(Coordinate-based object records)
___
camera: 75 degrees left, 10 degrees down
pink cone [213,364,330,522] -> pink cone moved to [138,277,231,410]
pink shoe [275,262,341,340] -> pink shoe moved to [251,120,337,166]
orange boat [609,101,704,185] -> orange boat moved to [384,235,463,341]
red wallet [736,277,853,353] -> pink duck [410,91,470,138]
___
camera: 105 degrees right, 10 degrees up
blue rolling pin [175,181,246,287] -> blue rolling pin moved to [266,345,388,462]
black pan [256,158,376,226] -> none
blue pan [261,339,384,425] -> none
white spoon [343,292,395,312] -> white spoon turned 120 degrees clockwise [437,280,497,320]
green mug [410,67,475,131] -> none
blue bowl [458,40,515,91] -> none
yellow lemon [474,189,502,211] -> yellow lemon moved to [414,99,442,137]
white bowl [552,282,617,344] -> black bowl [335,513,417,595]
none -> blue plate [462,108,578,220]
___
• [Exercise description]: Filter by the word "degrees": copy every line of the data that holds it.

• [Written answer]:
camera: 75 degrees left, 10 degrees down
camera: 105 degrees right, 10 degrees up
white spoon [343,292,395,312] -> white spoon turned 120 degrees clockwise [437,280,497,320]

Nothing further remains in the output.